Action item: Print the data below verbatim, minus images.

Stored data entries
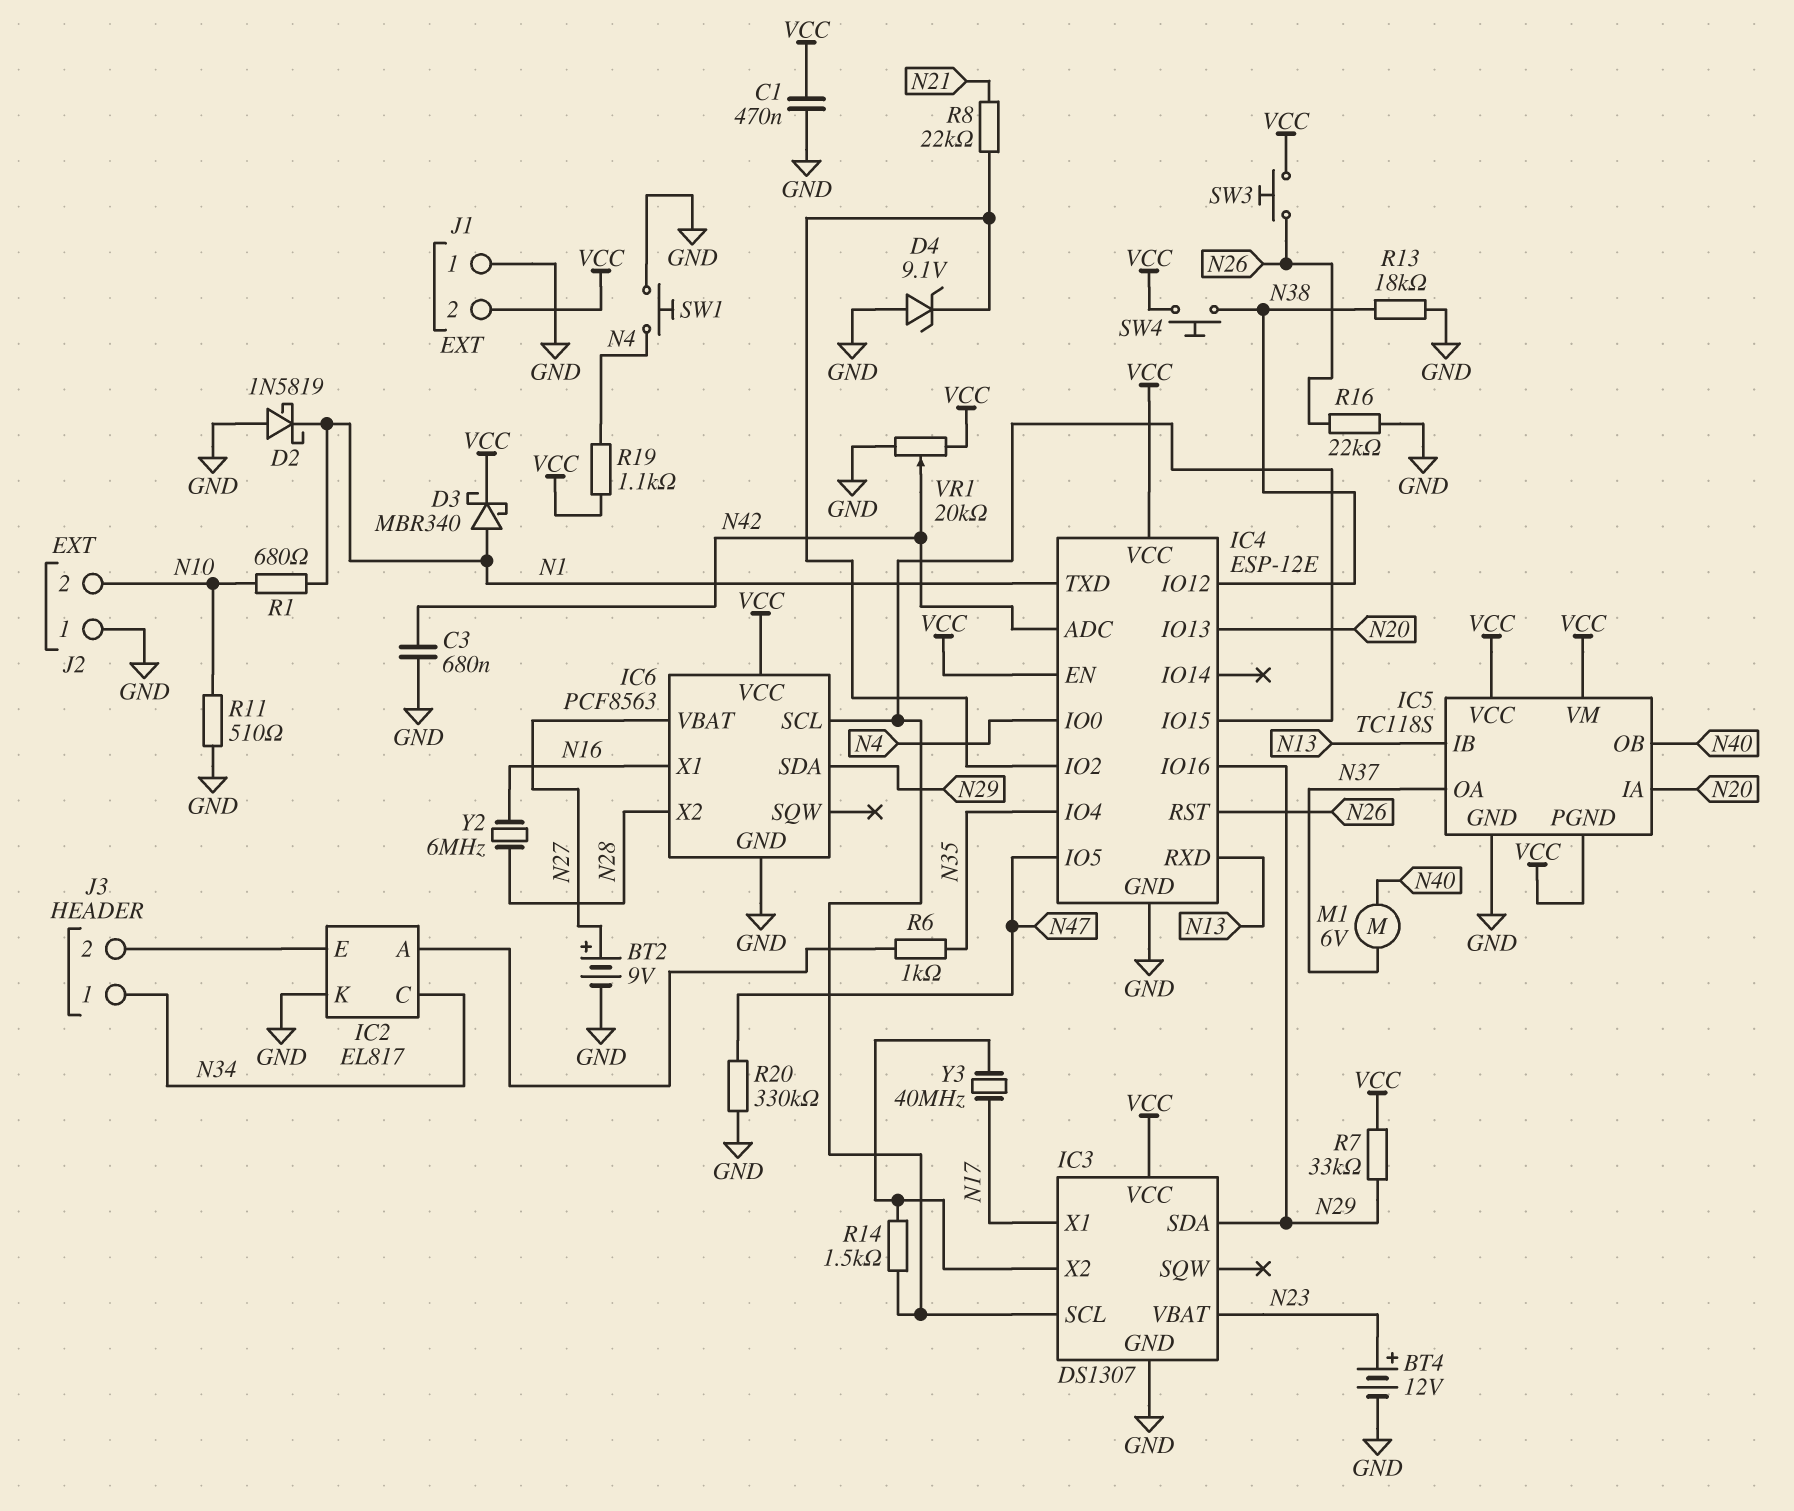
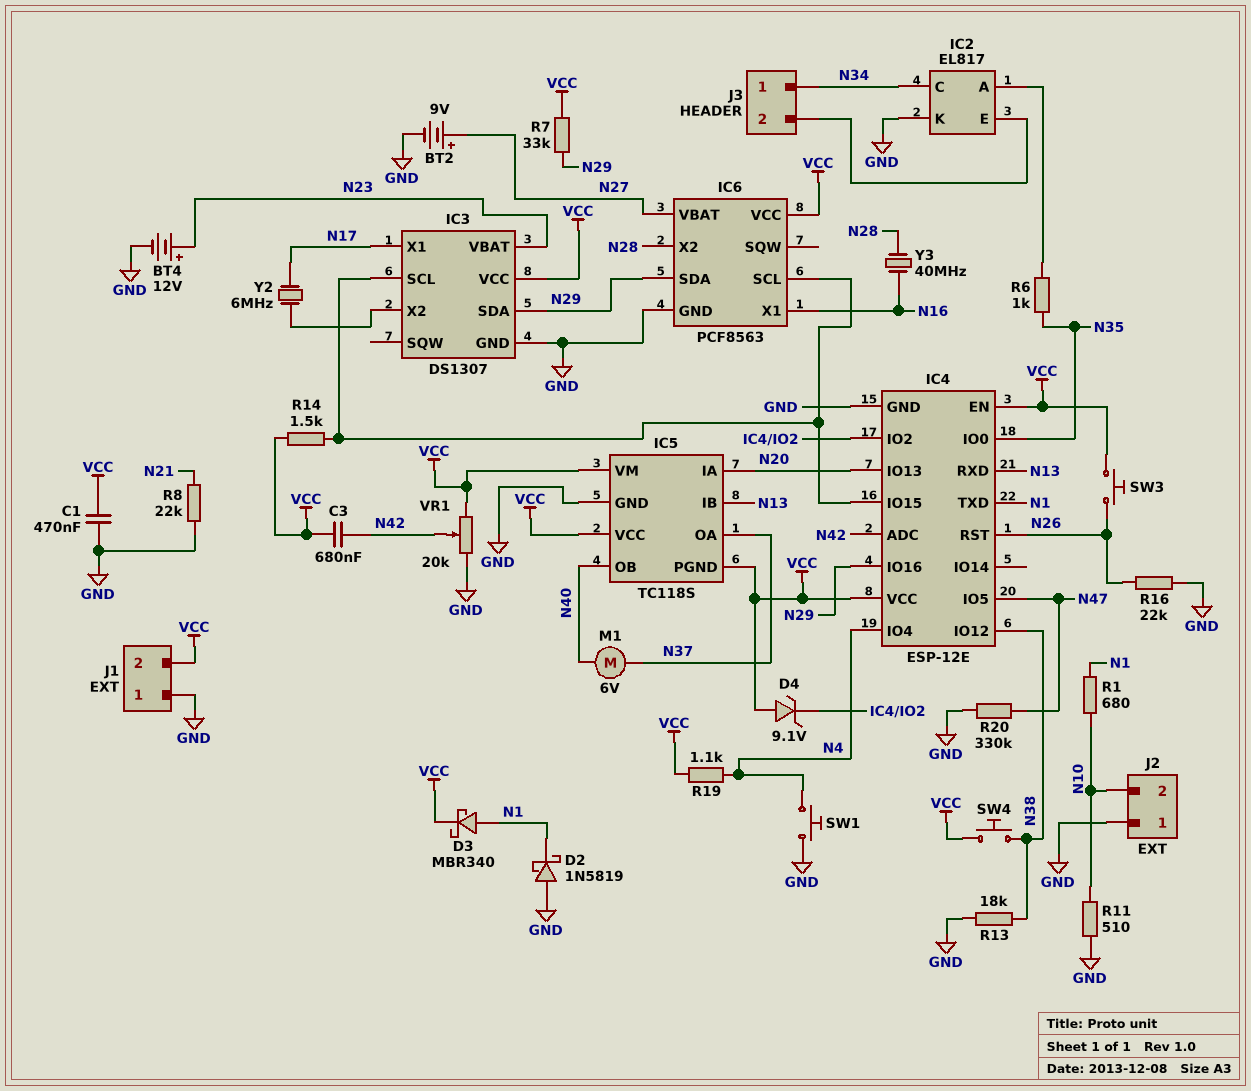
C3: 680nF (GND, N42) -> 680nF (N42, VCC)
D4: zener 9.1V (A GND, K IC4/IO2) -> zener 9.1V (A VCC, K IC4/IO2)
IC4 pin IO0: N4 -> N35
IC4 pin IO4: N35 -> N4
R8: 22k (IC4/IO2, N21) -> 22k (GND, N21)
R14: 1.5k (IC3/SCL, IC3/X2) -> 1.5k (IC3/SCL, VCC)
Y2: 6MHz (N16, N28) -> 6MHz (IC3/X2, N17)
Y3: 40MHz (IC3/X2, N17) -> 40MHz (N16, N28)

Reply:
C3: 680nF (GND, N42) -> 680nF (N42, VCC)
D4: zener 9.1V (A GND, K IC4/IO2) -> zener 9.1V (A VCC, K IC4/IO2)
IC4 pin IO0: N4 -> N35
IC4 pin IO4: N35 -> N4
R8: 22k (IC4/IO2, N21) -> 22k (GND, N21)
R14: 1.5k (IC3/SCL, IC3/X2) -> 1.5k (IC3/SCL, VCC)
Y2: 6MHz (N16, N28) -> 6MHz (IC3/X2, N17)
Y3: 40MHz (IC3/X2, N17) -> 40MHz (N16, N28)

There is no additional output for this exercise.